Problem details ▸
Rewrite the lines from the one containing "pinwheel [304, 240]" through the one containing "footrest (884, 1846)", inclusive, with "screenshot" replaced by "page" and nothing else changed.

[Target position items]
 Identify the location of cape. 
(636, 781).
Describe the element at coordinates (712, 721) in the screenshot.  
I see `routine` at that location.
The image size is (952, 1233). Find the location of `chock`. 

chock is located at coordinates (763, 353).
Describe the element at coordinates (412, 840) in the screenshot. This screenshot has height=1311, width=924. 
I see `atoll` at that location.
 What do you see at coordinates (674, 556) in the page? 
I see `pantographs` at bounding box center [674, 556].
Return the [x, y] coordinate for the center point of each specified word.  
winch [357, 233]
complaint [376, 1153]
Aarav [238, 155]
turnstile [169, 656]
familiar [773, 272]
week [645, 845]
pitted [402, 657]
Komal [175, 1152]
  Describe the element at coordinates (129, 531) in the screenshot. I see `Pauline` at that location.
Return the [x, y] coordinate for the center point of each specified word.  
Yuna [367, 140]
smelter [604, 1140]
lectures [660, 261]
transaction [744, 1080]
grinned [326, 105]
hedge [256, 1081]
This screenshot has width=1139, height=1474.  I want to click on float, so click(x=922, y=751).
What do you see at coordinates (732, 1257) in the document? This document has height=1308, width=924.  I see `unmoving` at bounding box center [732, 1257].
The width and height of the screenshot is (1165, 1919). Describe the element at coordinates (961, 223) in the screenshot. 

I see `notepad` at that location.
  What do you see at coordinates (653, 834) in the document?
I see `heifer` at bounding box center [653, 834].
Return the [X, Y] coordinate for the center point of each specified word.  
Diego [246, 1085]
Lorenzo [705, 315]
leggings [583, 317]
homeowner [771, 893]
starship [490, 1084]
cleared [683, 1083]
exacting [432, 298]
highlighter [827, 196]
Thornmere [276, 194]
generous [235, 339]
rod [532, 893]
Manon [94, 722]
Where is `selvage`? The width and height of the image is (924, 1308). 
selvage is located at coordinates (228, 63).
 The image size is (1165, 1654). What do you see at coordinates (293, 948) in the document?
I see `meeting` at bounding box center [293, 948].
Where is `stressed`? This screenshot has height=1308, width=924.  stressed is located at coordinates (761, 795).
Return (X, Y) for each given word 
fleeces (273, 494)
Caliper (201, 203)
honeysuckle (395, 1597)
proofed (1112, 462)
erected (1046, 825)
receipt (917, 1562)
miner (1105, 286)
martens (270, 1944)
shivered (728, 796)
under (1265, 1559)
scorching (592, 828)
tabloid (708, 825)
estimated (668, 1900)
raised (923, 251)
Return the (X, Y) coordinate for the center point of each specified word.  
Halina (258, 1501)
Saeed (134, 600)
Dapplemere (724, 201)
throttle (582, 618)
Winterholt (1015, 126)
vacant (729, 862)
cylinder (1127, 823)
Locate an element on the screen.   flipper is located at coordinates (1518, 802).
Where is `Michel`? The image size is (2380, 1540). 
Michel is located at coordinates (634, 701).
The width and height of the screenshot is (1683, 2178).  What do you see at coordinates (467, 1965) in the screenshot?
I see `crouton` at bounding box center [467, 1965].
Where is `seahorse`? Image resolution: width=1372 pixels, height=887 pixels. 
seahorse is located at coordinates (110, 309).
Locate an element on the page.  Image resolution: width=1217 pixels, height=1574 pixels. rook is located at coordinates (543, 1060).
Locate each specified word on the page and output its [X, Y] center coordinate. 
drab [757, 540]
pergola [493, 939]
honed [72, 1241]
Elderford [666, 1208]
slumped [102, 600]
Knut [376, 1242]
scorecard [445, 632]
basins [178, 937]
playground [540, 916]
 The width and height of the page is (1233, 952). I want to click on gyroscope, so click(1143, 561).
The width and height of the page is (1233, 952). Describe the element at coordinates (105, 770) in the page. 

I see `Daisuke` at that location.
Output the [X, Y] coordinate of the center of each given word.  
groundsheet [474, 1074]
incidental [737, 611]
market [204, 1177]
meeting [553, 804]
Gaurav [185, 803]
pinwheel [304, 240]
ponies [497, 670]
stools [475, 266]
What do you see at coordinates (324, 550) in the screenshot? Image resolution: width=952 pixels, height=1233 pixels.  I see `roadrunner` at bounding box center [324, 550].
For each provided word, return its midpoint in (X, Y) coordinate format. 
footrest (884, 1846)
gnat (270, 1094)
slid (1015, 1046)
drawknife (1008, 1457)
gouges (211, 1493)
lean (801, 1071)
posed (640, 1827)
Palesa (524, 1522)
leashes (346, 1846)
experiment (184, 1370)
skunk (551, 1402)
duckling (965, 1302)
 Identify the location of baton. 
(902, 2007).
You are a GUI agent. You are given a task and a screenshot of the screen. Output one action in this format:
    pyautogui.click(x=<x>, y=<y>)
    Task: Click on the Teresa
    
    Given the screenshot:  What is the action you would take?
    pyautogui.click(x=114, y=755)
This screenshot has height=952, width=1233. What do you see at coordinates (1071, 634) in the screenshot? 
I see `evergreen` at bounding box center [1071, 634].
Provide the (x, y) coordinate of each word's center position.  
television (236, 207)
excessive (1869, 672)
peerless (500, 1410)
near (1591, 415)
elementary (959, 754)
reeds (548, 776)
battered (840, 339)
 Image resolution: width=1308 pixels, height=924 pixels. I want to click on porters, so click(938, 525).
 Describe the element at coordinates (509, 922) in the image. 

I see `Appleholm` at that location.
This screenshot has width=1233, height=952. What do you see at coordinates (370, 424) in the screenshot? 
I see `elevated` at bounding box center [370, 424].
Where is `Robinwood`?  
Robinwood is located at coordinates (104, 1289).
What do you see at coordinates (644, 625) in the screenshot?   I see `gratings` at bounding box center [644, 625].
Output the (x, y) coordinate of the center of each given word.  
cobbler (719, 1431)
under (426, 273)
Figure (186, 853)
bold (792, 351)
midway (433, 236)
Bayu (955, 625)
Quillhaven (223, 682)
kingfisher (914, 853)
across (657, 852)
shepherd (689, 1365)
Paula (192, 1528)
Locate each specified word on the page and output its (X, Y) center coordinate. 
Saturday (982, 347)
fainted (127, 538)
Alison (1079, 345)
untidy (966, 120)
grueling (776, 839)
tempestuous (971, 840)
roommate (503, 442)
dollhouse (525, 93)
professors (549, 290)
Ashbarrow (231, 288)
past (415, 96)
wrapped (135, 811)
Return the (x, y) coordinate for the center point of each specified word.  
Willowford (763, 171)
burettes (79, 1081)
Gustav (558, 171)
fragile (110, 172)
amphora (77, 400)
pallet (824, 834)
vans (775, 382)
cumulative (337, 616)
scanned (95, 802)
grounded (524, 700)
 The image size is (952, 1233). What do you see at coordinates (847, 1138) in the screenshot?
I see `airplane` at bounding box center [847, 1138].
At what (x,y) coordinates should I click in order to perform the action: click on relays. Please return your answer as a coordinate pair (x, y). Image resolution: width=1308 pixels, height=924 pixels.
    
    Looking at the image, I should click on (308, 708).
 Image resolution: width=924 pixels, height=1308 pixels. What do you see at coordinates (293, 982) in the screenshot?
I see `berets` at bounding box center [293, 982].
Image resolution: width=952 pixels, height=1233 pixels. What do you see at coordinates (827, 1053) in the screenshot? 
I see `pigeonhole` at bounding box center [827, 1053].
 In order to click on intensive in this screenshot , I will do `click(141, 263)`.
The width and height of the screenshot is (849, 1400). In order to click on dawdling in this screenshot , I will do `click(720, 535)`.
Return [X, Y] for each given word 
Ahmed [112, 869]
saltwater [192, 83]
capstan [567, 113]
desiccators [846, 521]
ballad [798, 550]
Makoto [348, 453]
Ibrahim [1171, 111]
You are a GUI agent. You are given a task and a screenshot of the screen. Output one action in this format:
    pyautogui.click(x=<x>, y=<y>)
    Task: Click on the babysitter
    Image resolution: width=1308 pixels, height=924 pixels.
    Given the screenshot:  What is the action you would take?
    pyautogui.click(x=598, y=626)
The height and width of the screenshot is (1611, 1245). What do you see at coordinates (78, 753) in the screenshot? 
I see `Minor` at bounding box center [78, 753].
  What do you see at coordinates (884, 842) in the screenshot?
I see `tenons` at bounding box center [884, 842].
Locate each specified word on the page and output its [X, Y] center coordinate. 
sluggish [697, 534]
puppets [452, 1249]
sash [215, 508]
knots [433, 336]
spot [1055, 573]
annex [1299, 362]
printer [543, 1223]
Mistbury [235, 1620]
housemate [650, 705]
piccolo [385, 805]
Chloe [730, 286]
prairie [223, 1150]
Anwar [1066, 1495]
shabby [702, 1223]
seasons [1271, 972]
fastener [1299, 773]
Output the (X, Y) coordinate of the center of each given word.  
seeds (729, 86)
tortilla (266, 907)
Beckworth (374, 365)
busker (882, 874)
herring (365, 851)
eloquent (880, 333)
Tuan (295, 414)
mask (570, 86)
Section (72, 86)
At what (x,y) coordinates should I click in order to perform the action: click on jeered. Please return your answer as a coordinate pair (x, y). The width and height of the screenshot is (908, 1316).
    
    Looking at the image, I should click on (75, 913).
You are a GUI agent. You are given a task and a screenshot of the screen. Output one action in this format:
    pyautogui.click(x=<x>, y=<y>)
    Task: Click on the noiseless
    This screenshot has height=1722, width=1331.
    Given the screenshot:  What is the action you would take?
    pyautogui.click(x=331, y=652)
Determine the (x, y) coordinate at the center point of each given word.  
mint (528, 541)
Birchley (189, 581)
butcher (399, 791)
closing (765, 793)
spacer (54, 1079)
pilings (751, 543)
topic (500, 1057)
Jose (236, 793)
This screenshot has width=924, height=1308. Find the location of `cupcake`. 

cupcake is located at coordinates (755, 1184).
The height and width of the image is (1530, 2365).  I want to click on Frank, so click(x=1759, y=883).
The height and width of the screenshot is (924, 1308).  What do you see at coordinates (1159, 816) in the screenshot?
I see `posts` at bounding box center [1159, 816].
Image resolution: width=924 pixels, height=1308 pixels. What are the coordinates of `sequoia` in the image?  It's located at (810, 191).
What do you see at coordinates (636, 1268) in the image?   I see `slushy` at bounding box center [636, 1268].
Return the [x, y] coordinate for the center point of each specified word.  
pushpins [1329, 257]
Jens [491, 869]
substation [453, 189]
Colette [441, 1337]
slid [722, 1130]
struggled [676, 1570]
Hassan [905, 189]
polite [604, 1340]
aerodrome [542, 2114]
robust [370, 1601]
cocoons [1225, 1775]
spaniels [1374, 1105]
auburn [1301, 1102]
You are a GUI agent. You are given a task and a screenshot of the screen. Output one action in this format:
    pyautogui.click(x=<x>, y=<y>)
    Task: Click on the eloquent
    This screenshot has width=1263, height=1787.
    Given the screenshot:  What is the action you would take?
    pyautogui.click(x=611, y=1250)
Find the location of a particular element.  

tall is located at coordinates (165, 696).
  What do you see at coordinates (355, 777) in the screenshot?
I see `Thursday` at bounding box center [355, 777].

Result ▸
pinwheel [304, 240]
ponies [497, 670]
stools [475, 266]
What do you see at coordinates (324, 550) in the page? Image resolution: width=952 pixels, height=1233 pixels.  I see `roadrunner` at bounding box center [324, 550].
For each provided word, return its midpoint in (X, Y) coordinate format. 
footrest (884, 1846)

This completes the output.